= Prompt =
Retype only the lines below from the one with "R103: none -> 470 (GND, OUT)" to the one with "U104 pin G1: none -> OUT", inclusive, skipping every image.

Change listing data
★ ★ ★ ★

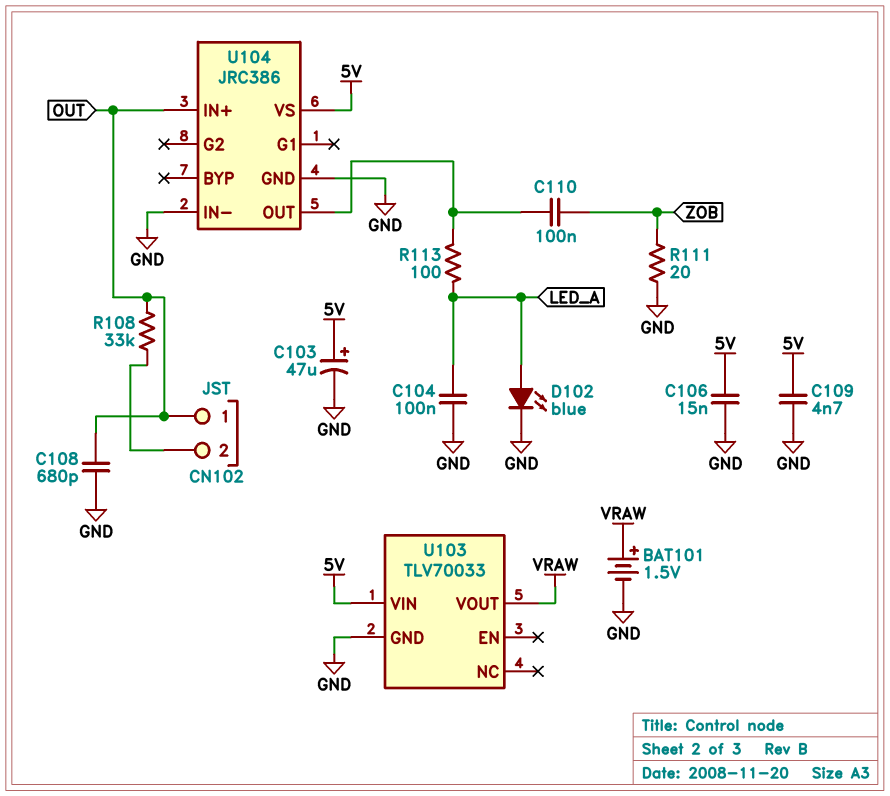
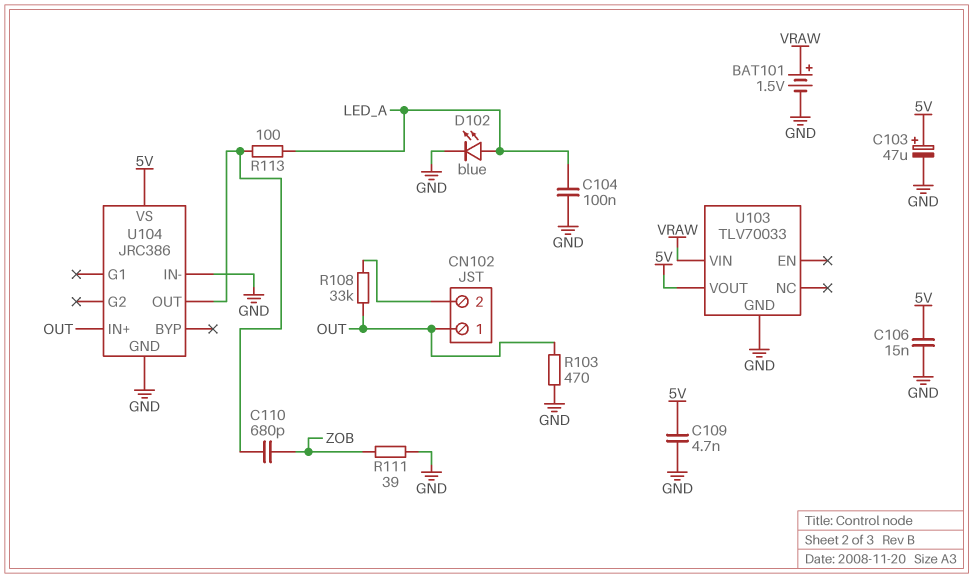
C108: 680pF (GND, OUT) -> none
C110: 100nF (U104/OUT, ZOB) -> 680pF (U104/OUT, ZOB)
R103: none -> 470 (GND, OUT)
R111: 20 (GND, ZOB) -> 39 (GND, ZOB)
U103 pin VIN: 5V -> VRAW
U103 pin VOUT: VRAW -> 5V

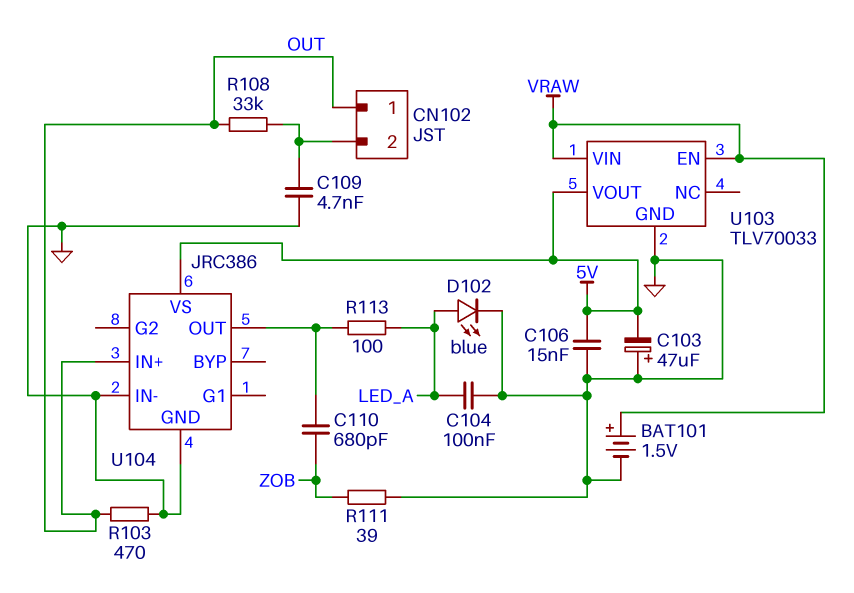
C103: 47uF (plus 5V, minus GND) -> 47uF (plus GND, minus 5V)
C109: 4.7nF (5V, GND) -> 4.7nF (CN102/2, GND)
U103 pin EN: none -> VRAW

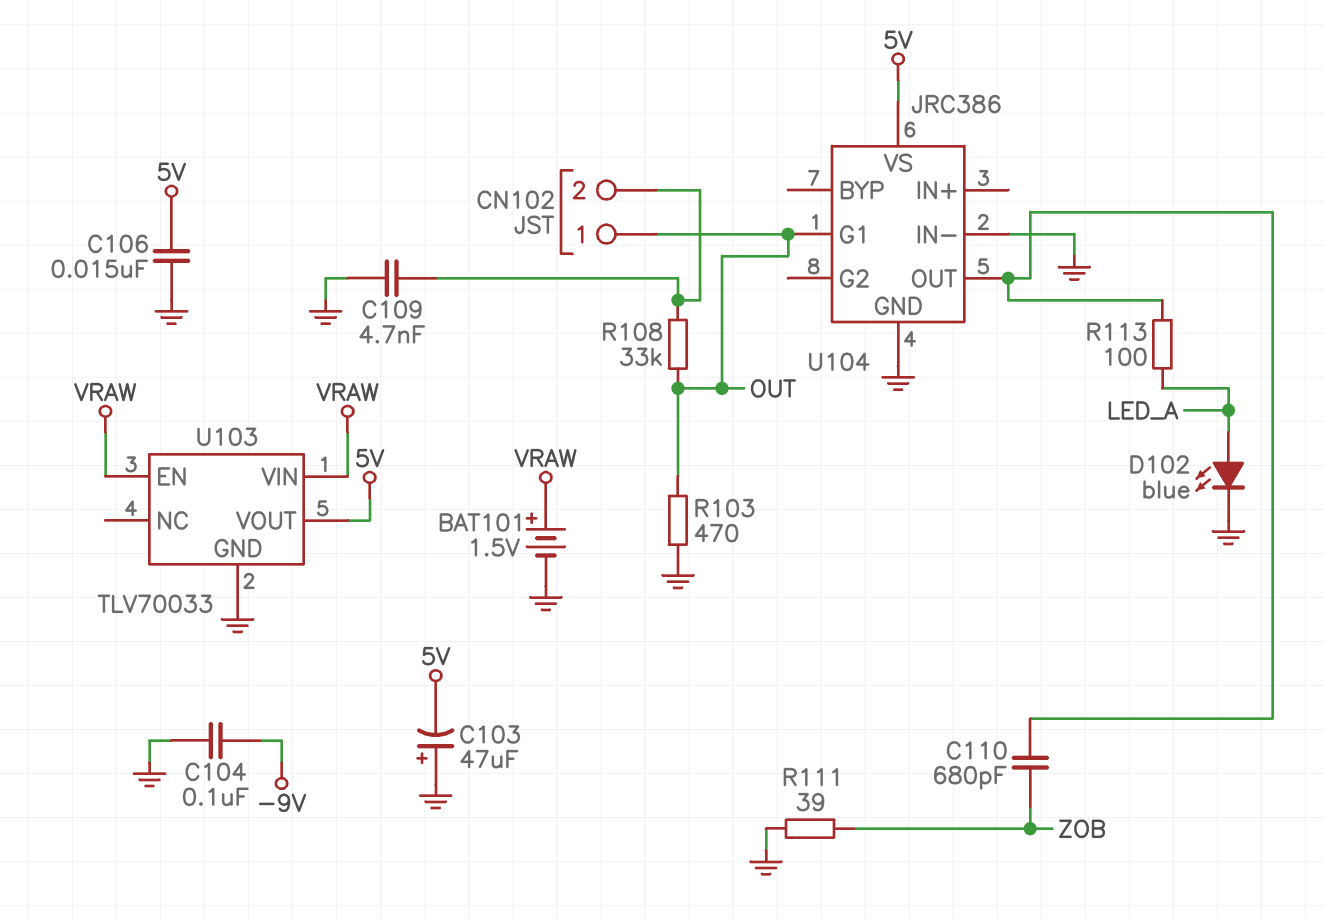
C104: 100nF (GND, LED_A) -> 100nF (-9V, GND)
U104 pin G1: none -> OUT
U104 pin IN+: OUT -> none

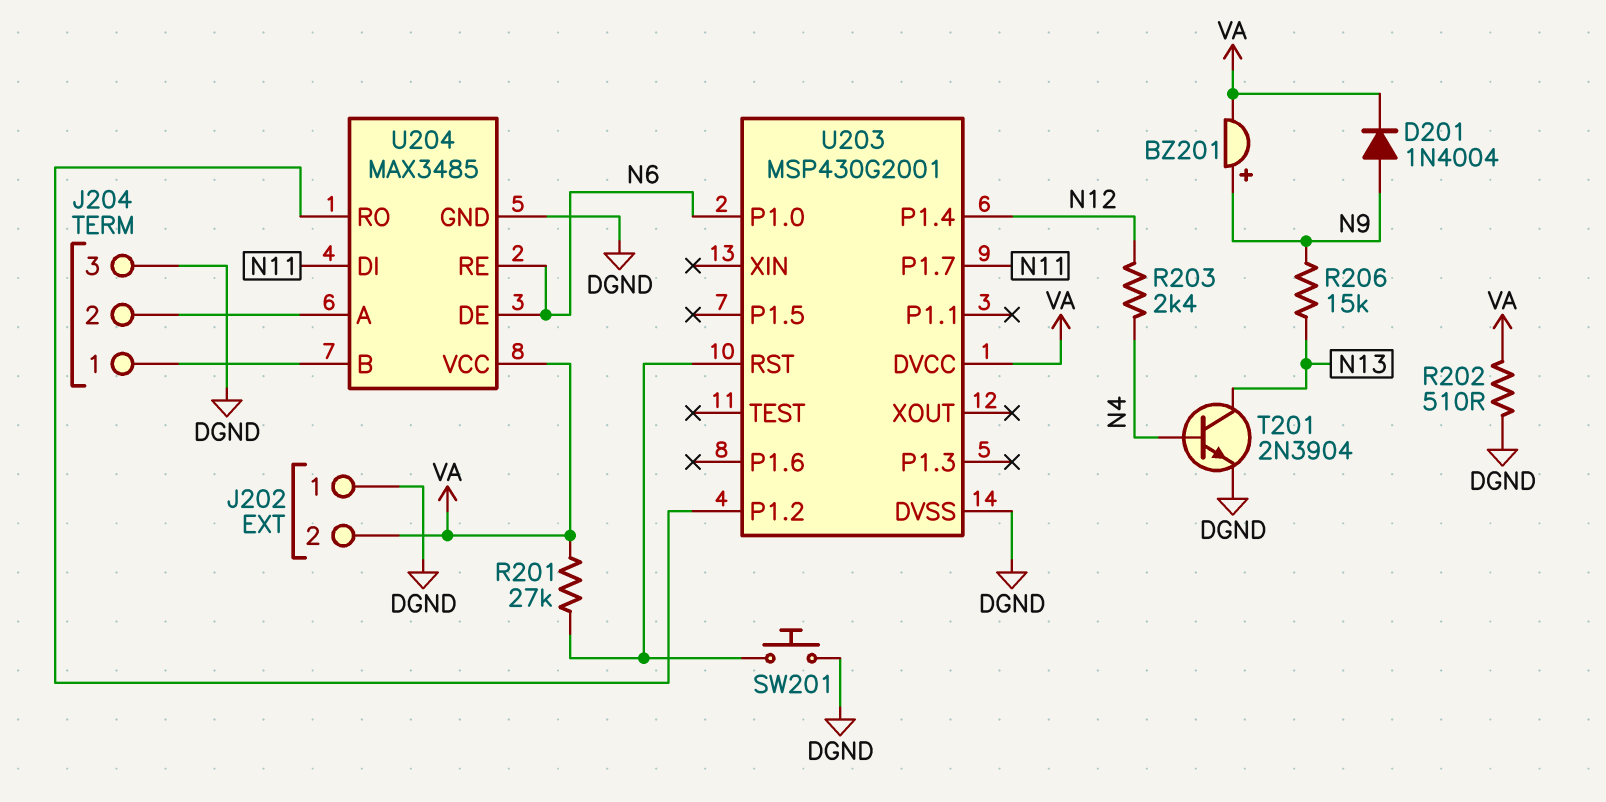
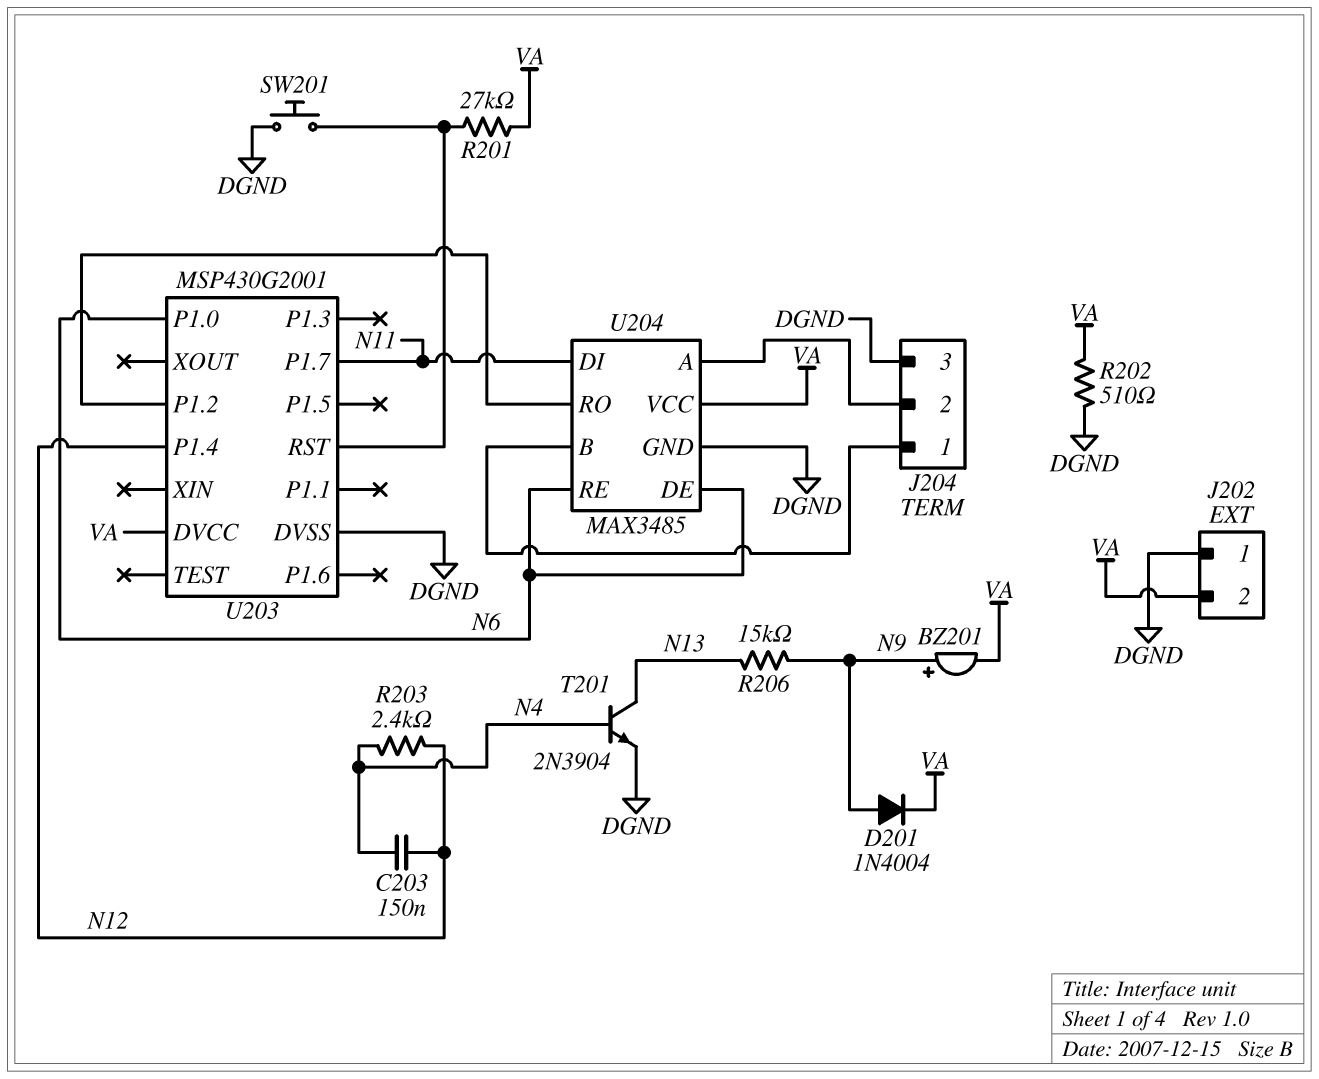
C203: none -> 150nF (N4, N12)

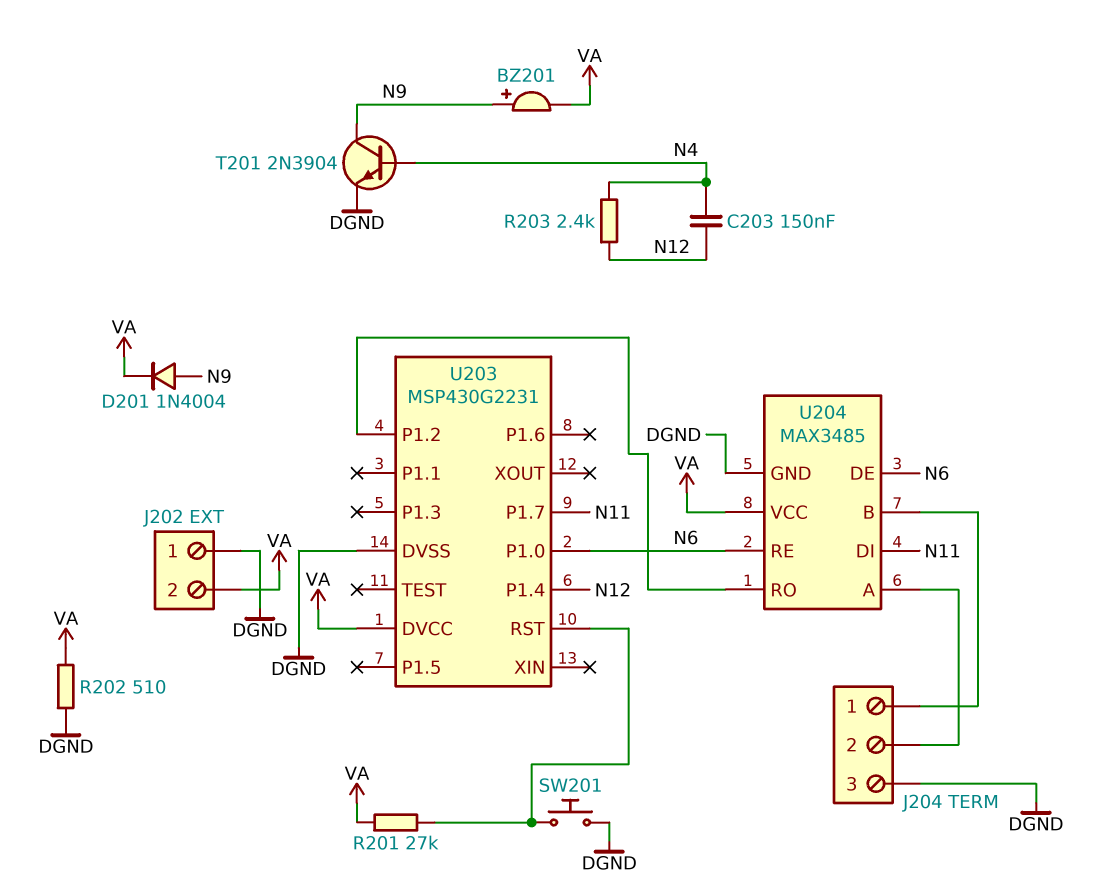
R206: 15k (N9, N13) -> none
T201: NPN 2N3904 (B N4, C N13, E DGND) -> NPN 2N3904 (B N4, C N9, E DGND)
U203: MSP430G2001 -> MSP430G2231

★ ★ ★ ★

= Final answer =
R103: none -> 470 (GND, OUT)
R111: 20 (GND, ZOB) -> 39 (GND, ZOB)
U103 pin VIN: 5V -> VRAW
U103 pin VOUT: VRAW -> 5V

C103: 47uF (plus 5V, minus GND) -> 47uF (plus GND, minus 5V)
C109: 4.7nF (5V, GND) -> 4.7nF (CN102/2, GND)
U103 pin EN: none -> VRAW

C104: 100nF (GND, LED_A) -> 100nF (-9V, GND)
U104 pin G1: none -> OUT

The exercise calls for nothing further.